*About this exercise:* Could you retype only the lines from the one containing "(592, 210) = (644, 192): none -> yellow phone" through the final line of the entries, both included, skipping any images?

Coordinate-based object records
....

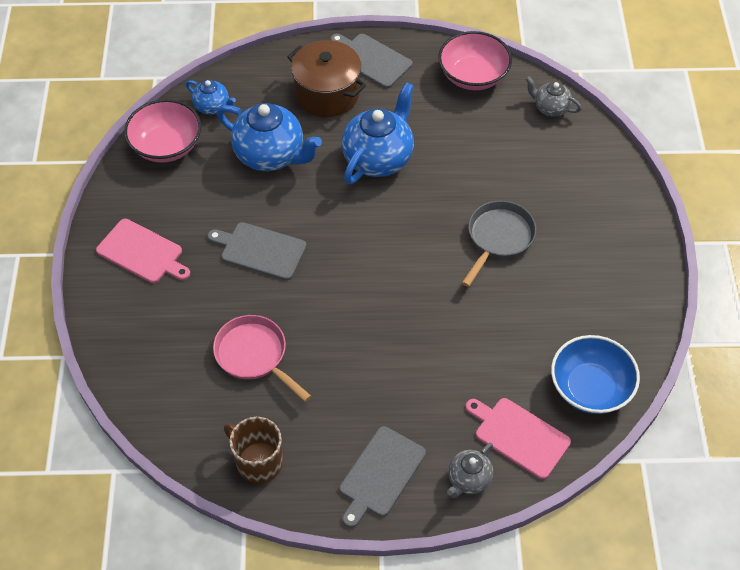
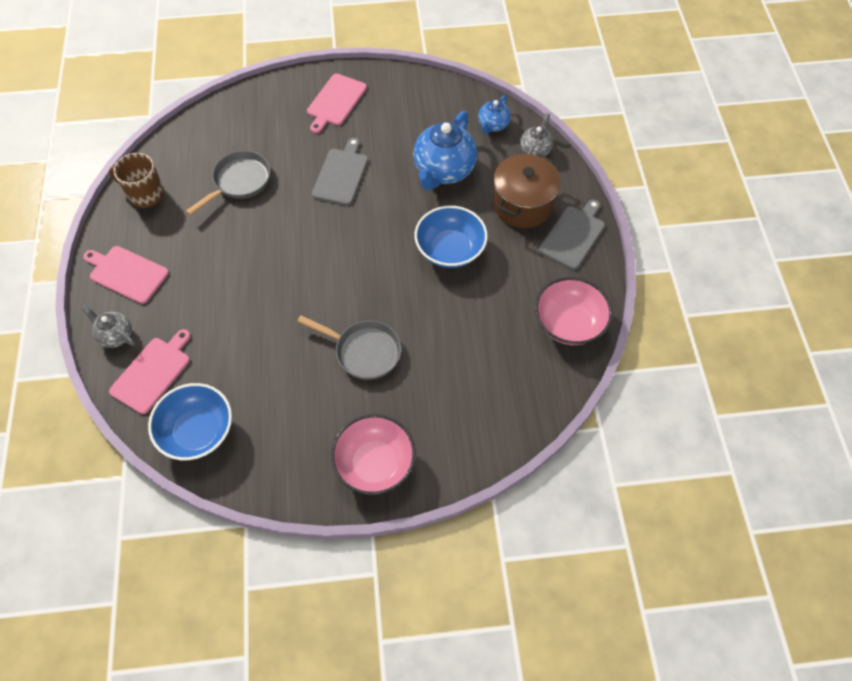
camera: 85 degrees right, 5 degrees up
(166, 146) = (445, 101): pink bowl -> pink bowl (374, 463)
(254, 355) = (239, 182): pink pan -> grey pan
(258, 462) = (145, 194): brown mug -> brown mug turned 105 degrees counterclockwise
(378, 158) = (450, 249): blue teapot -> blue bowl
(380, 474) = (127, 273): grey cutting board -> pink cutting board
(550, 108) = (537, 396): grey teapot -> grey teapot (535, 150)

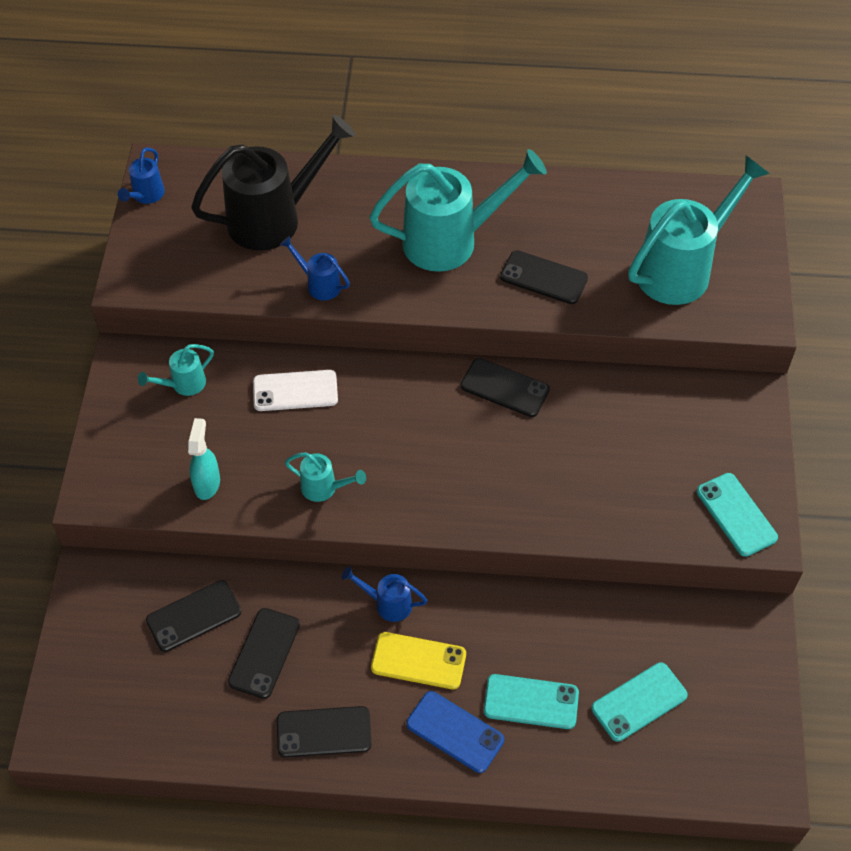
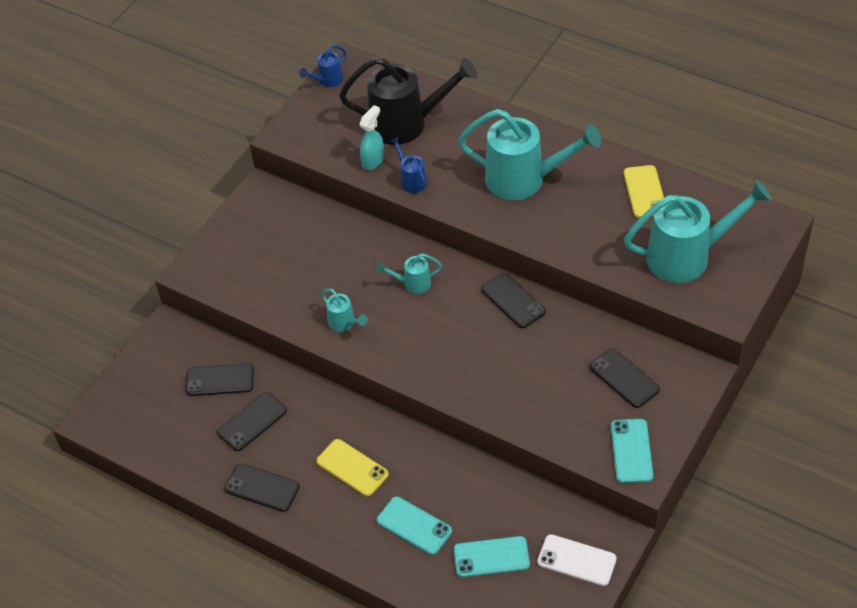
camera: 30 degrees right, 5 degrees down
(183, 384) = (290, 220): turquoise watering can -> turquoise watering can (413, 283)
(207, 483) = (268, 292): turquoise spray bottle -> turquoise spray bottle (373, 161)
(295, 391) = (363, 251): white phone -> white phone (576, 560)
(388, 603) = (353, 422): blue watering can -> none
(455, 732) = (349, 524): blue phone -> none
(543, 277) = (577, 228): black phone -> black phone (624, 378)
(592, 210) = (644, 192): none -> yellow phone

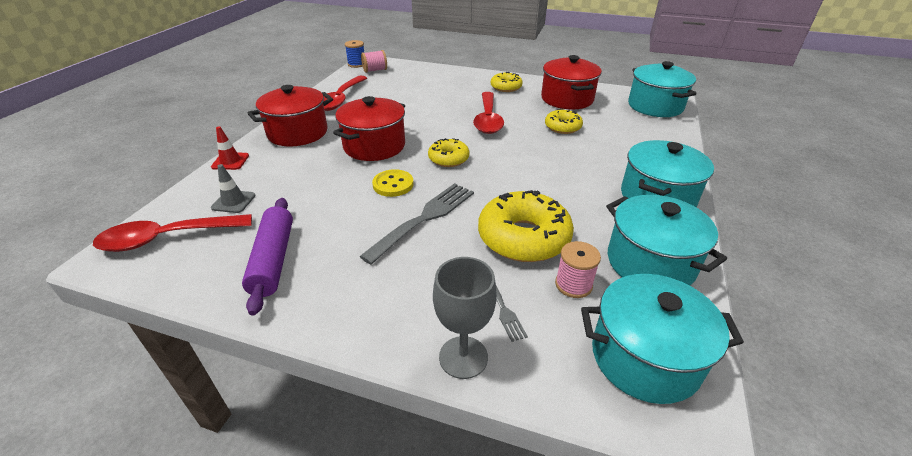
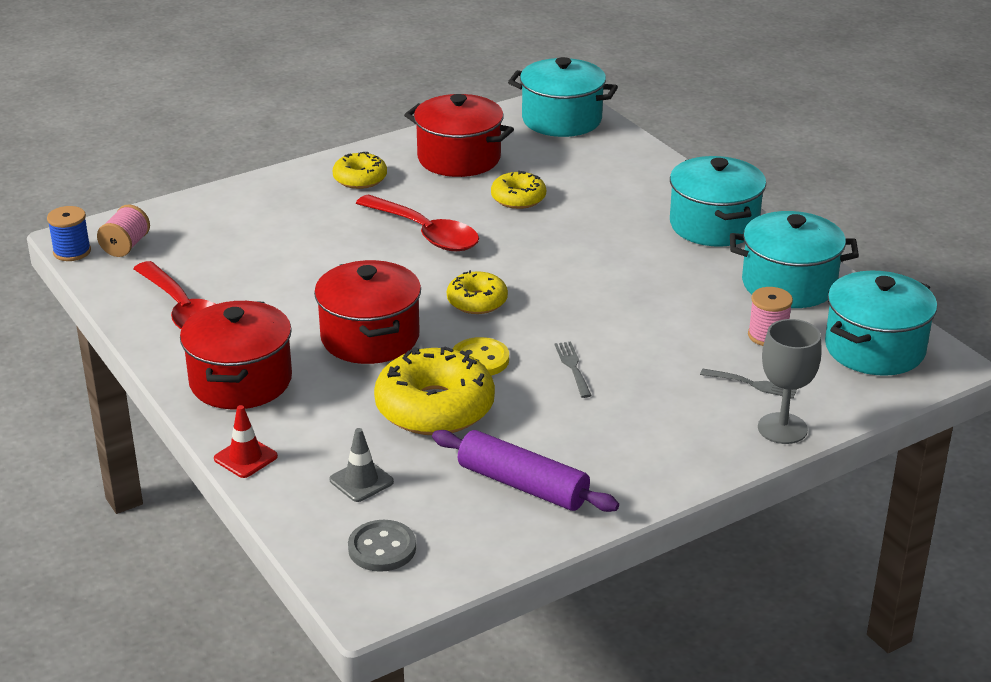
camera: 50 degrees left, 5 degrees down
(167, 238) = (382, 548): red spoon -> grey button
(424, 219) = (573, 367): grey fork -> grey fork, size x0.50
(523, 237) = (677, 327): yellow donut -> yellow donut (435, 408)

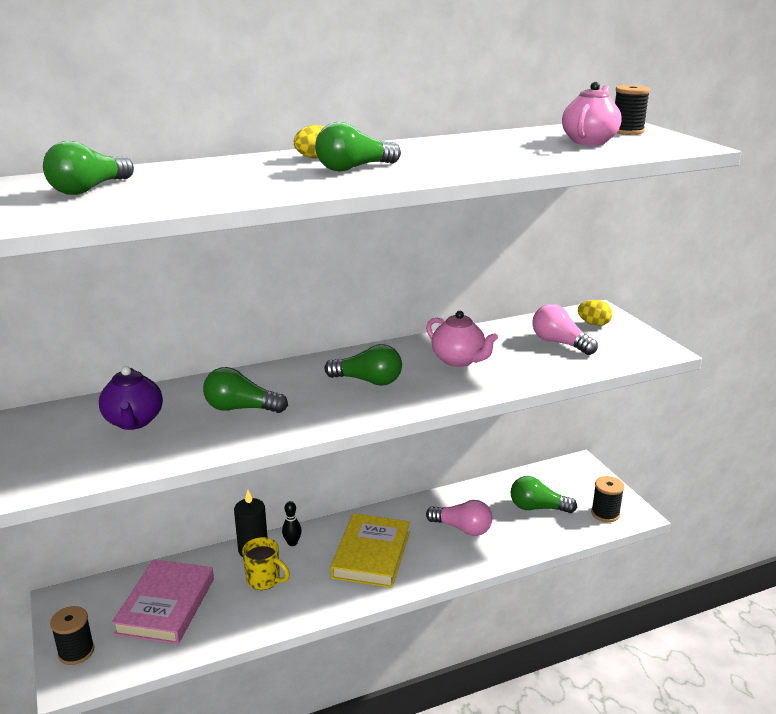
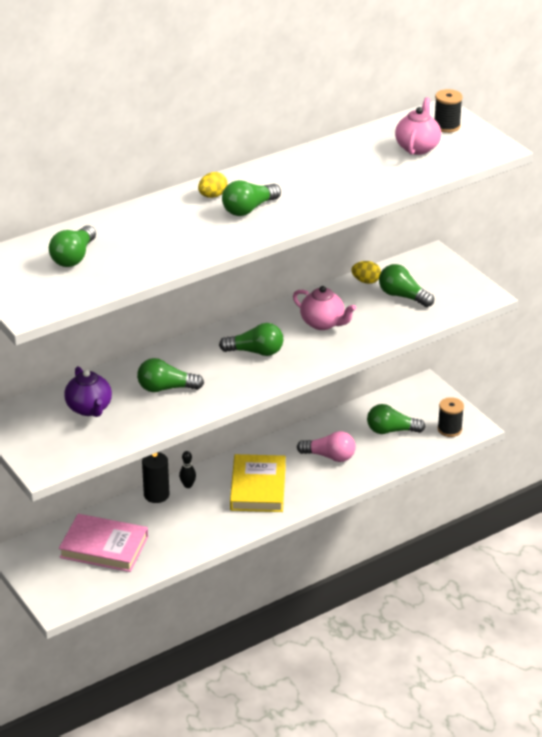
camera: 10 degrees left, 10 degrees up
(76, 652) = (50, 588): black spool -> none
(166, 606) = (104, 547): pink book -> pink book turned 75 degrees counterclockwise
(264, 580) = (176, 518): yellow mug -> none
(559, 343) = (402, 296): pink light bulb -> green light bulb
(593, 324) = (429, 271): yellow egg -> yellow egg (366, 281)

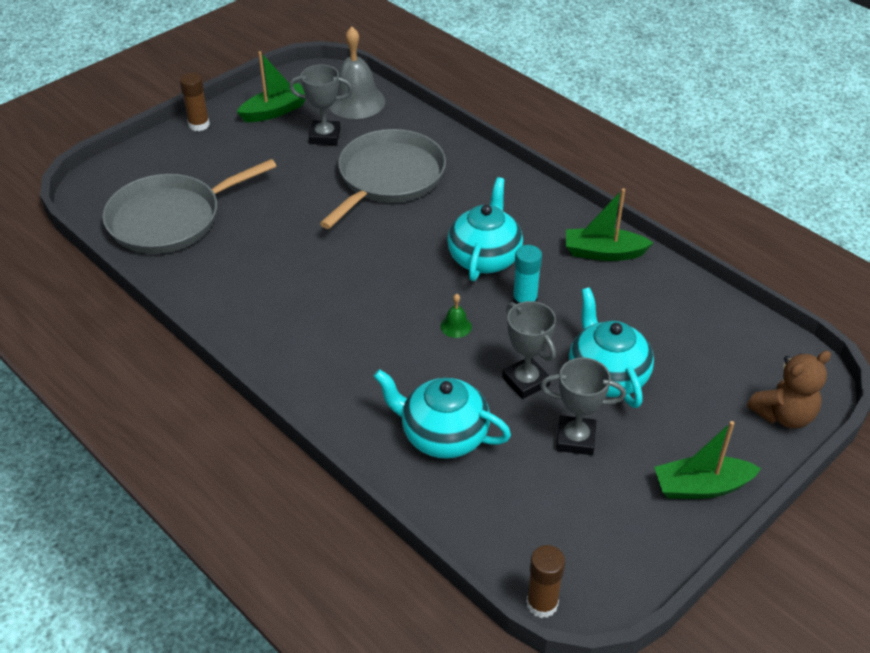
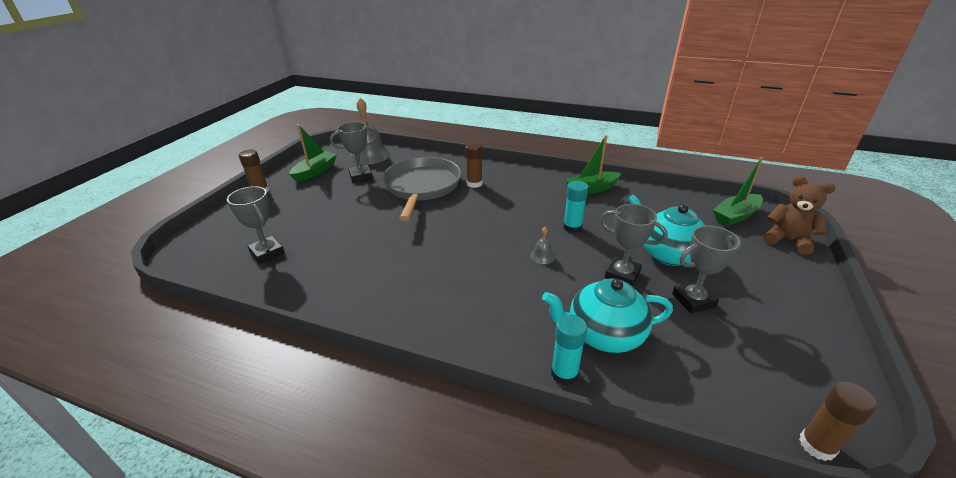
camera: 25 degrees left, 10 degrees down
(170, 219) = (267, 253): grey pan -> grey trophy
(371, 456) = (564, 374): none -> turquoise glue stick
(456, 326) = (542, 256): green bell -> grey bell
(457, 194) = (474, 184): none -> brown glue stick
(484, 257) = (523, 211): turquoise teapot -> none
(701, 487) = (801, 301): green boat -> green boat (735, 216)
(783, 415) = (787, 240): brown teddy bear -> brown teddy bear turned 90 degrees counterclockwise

....

*Task solution:*
(592, 210) = (644, 192): none -> yellow phone

camera: 50 degrees left, 5 degrees down
(167, 238) = (382, 548): red spoon -> grey button
(424, 219) = (573, 367): grey fork -> grey fork, size x0.50
(523, 237) = (677, 327): yellow donut -> yellow donut (435, 408)

camera: 10 degrees left, 10 degrees up
(76, 652) = (50, 588): black spool -> none
(166, 606) = (104, 547): pink book -> pink book turned 75 degrees counterclockwise
(264, 580) = (176, 518): yellow mug -> none
(559, 343) = (402, 296): pink light bulb -> green light bulb
(593, 324) = (429, 271): yellow egg -> yellow egg (366, 281)

camera: 25 degrees left, 10 degrees down
(170, 219) = (267, 253): grey pan -> grey trophy
(371, 456) = (564, 374): none -> turquoise glue stick
(456, 326) = (542, 256): green bell -> grey bell
(457, 194) = (474, 184): none -> brown glue stick
(484, 257) = (523, 211): turquoise teapot -> none
(701, 487) = (801, 301): green boat -> green boat (735, 216)
(783, 415) = (787, 240): brown teddy bear -> brown teddy bear turned 90 degrees counterclockwise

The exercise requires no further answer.